┌──
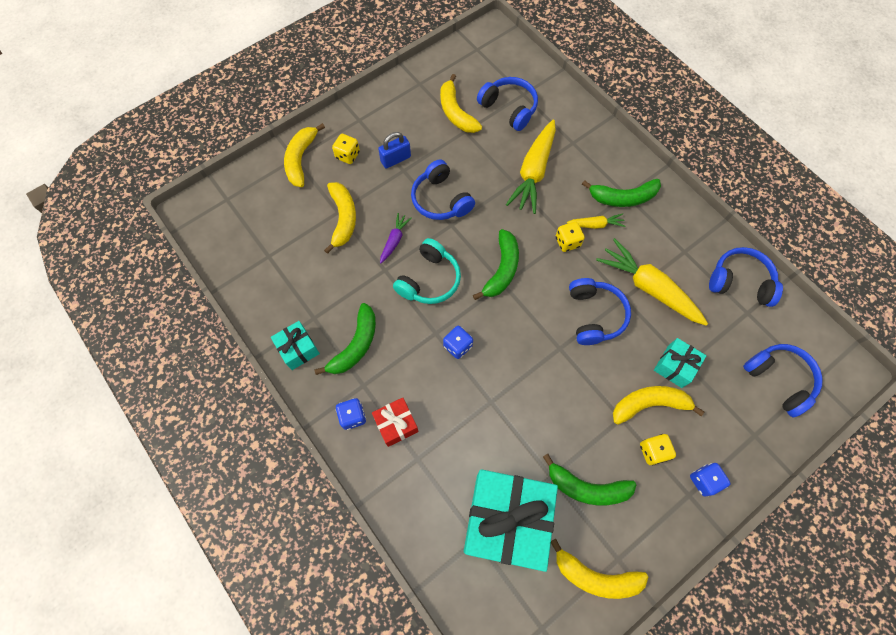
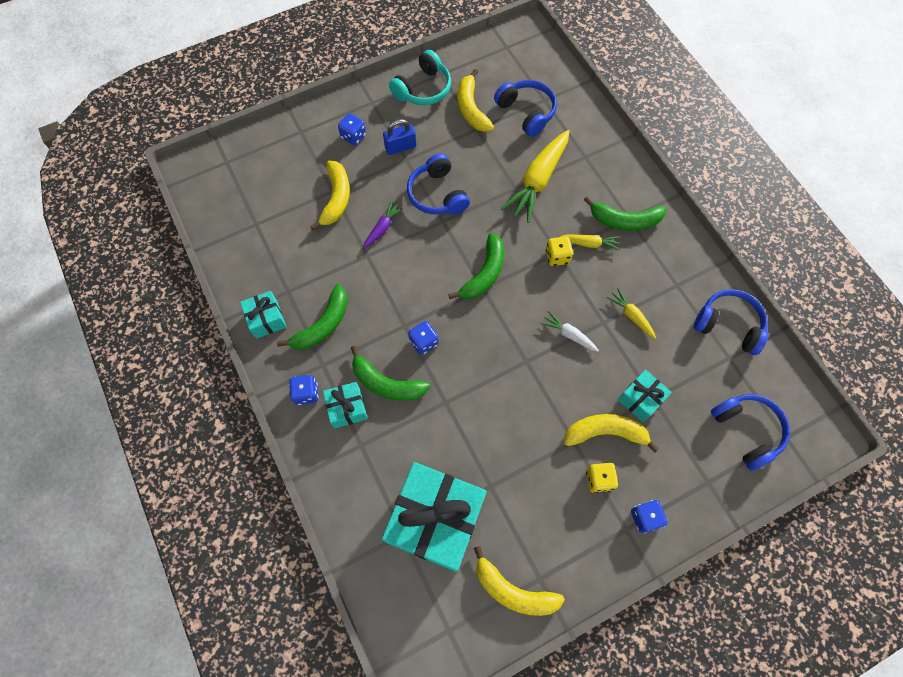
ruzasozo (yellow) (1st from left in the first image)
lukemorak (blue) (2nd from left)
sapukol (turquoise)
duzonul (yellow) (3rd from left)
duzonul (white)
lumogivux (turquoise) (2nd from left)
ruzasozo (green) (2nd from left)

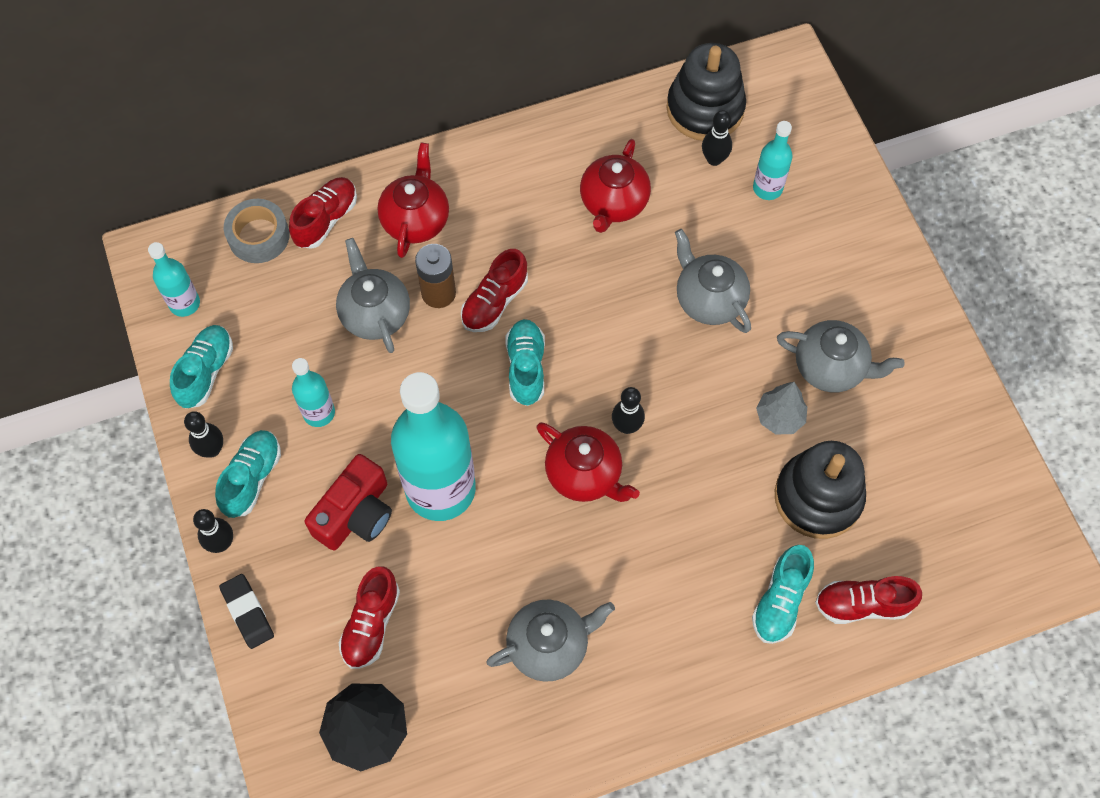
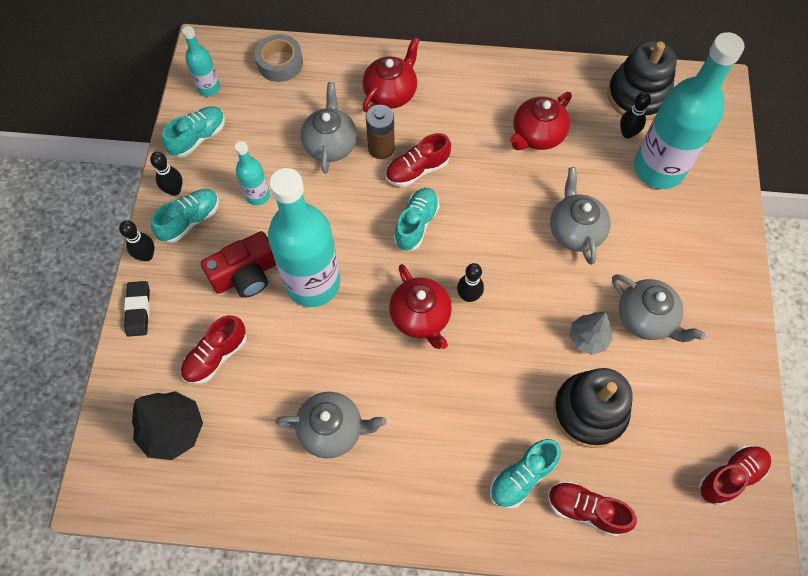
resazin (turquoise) (4th from left)
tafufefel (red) (4th from left)

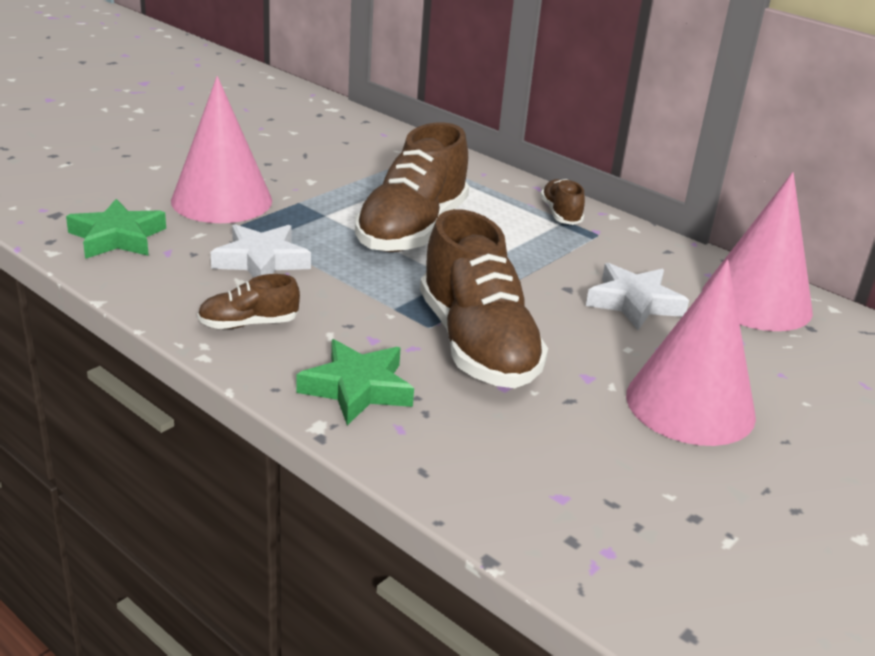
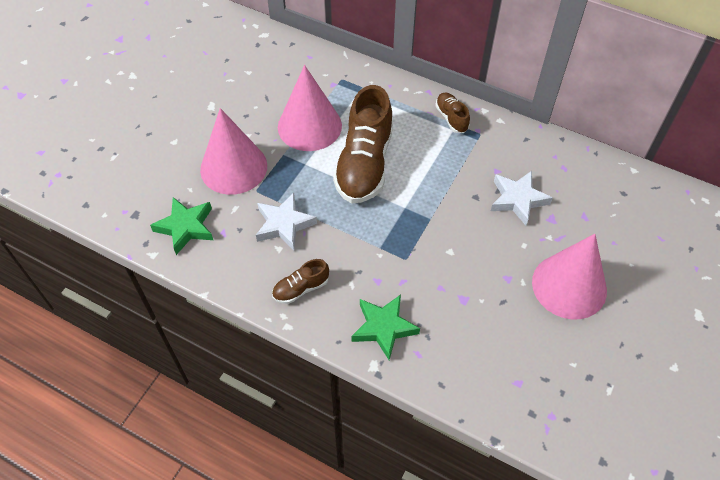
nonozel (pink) (2nd from left)
tafufefel (brown) (3rd from left in the first image)

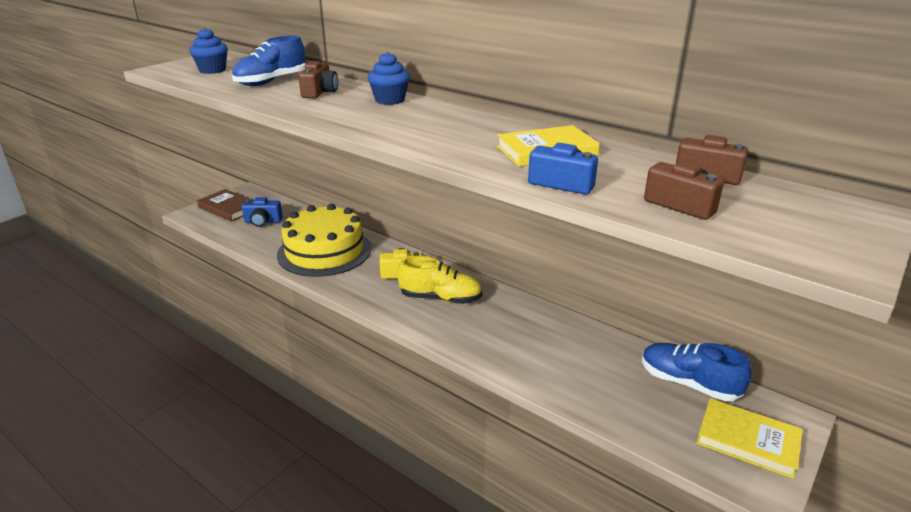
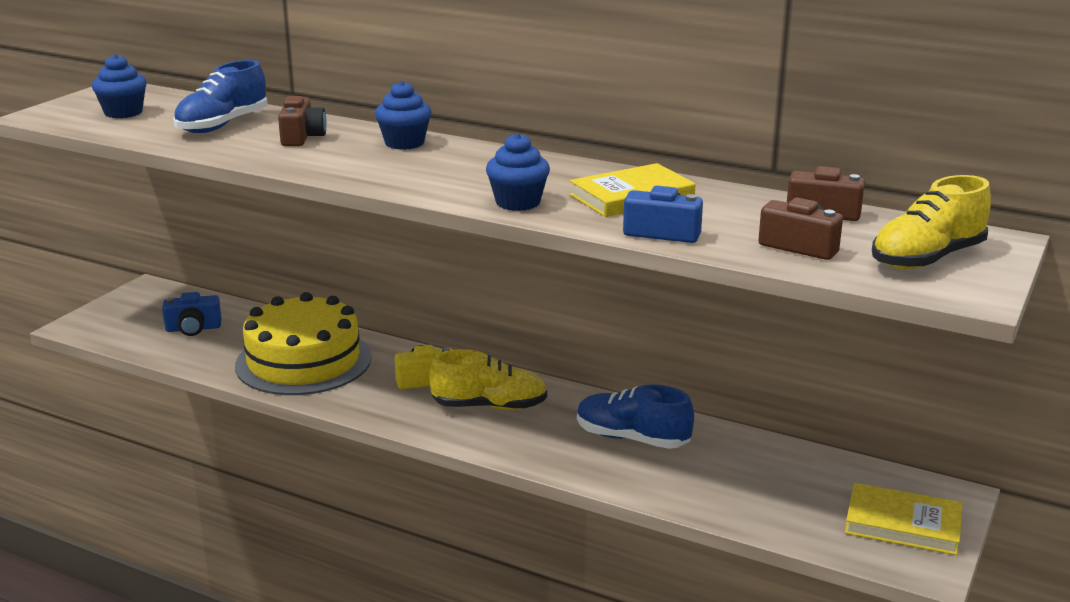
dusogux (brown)
tafufefel (blue) (2nd from left)
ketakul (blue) (3rd from left)
tafufefel (yellow) (2nd from left)

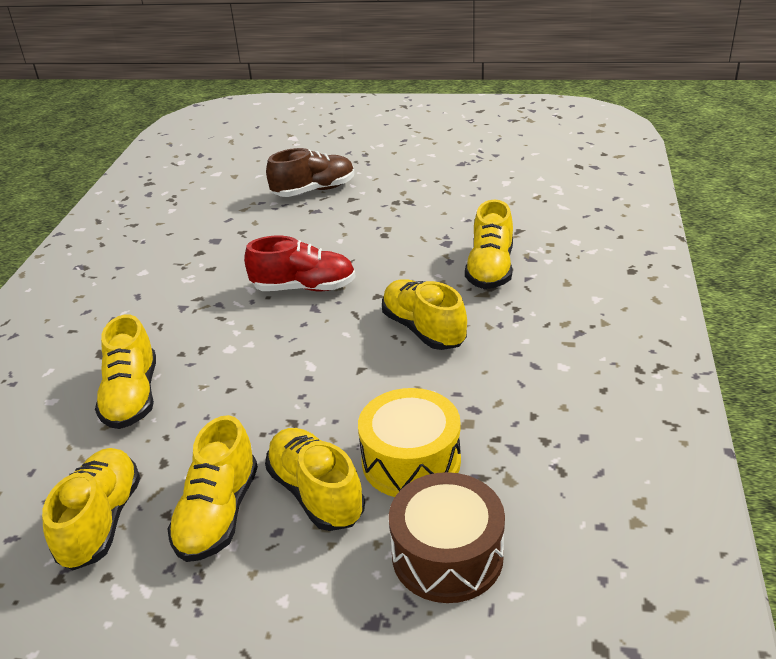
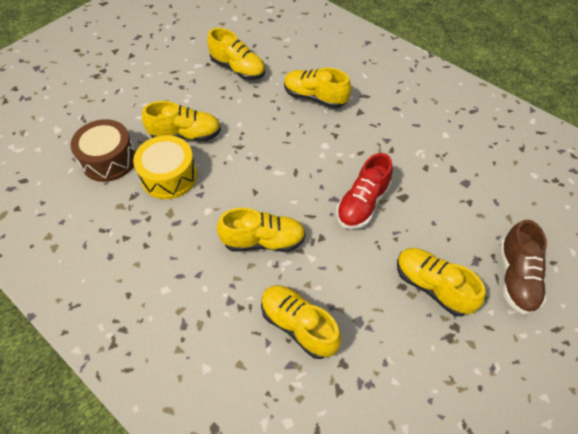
tafufefel (yellow) (6th from left)

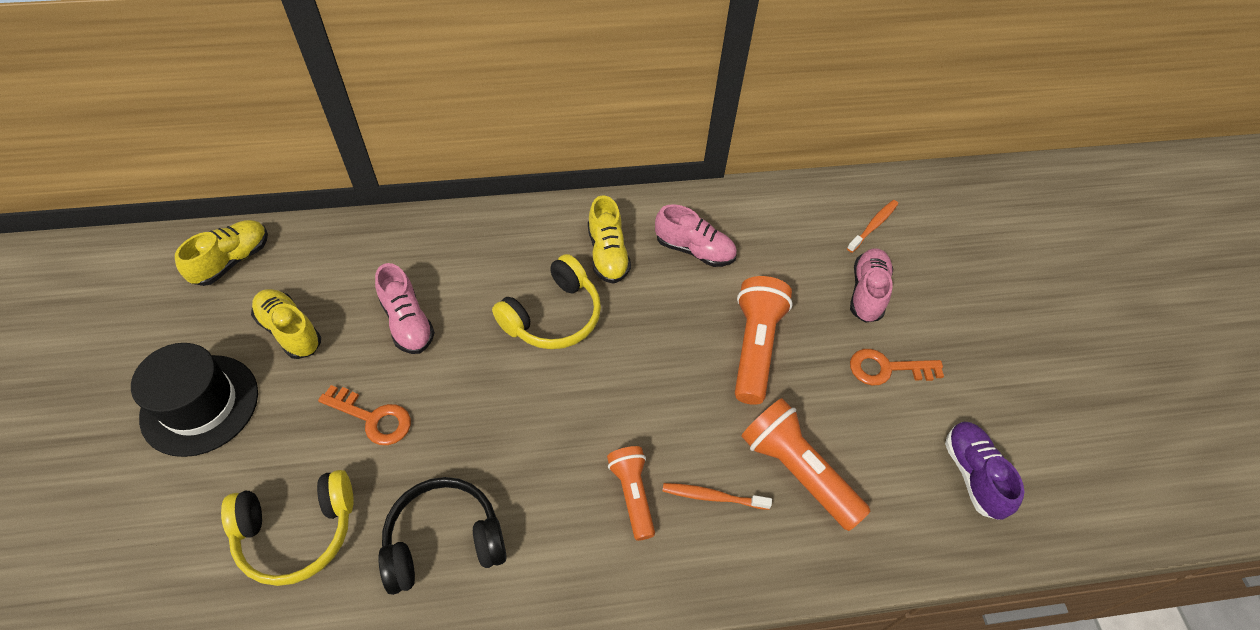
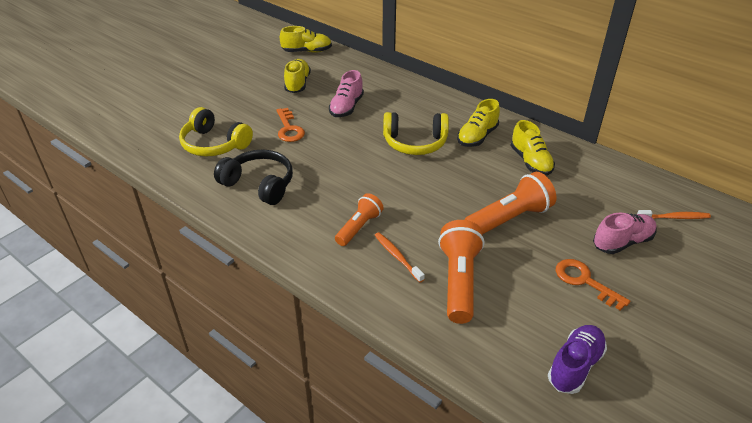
tafufefel (yellow) (4th from left)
└──
_Problem description_
Copy each line of the records that contains the word "turquoise".

_Output for this task_
sapukol (turquoise)
lumogivux (turquoise) (2nd from left)
resazin (turquoise) (4th from left)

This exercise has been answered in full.